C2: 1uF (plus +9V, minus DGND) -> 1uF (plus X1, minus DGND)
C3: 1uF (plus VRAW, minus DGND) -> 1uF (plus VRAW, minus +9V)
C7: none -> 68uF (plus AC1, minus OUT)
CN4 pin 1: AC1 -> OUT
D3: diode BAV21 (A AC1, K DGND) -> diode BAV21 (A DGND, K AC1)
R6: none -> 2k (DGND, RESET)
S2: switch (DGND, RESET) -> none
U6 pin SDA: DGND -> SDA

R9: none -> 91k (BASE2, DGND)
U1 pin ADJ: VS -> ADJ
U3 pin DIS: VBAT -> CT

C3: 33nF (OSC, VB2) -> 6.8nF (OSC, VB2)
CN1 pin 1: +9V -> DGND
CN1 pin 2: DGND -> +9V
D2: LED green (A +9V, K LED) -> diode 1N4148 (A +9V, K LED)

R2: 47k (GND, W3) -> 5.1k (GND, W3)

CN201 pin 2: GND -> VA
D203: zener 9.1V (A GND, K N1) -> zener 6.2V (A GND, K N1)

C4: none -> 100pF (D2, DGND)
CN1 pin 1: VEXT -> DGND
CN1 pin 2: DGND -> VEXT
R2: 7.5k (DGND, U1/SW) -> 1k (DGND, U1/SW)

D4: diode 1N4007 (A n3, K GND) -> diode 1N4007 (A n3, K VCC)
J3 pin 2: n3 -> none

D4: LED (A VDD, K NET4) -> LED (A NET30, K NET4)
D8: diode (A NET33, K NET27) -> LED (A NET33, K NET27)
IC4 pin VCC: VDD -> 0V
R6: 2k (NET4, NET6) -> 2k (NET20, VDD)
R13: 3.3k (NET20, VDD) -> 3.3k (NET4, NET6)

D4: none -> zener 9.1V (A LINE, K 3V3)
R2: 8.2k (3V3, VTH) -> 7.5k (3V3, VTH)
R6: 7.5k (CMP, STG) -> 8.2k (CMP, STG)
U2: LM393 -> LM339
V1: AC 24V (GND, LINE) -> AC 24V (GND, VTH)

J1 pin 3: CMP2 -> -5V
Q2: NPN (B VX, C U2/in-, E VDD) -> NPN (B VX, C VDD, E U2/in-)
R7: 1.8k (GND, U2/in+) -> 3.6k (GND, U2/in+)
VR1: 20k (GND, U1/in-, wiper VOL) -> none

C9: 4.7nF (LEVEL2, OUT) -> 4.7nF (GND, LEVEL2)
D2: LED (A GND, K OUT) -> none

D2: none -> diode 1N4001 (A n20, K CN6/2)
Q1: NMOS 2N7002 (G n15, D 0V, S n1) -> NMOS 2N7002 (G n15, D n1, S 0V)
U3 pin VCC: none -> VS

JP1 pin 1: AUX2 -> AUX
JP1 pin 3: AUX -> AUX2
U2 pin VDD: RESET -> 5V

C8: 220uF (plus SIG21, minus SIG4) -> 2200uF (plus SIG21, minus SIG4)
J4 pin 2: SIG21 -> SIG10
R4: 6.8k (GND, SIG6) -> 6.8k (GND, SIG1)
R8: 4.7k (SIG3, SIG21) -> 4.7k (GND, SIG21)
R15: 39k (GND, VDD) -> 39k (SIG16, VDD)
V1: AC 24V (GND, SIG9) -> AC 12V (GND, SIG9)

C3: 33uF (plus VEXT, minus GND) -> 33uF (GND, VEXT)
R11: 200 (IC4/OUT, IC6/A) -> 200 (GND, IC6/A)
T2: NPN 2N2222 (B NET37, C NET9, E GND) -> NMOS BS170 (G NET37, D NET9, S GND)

• • • • •

- WHAT YOU WILL DO
Scan the records above for the word "diode" and return every line where it occurs.

- EXERCISE RESPONSE
D3: diode BAV21 (A AC1, K DGND) -> diode BAV21 (A DGND, K AC1)
D2: LED green (A +9V, K LED) -> diode 1N4148 (A +9V, K LED)
D4: diode 1N4007 (A n3, K GND) -> diode 1N4007 (A n3, K VCC)
D8: diode (A NET33, K NET27) -> LED (A NET33, K NET27)
D2: none -> diode 1N4001 (A n20, K CN6/2)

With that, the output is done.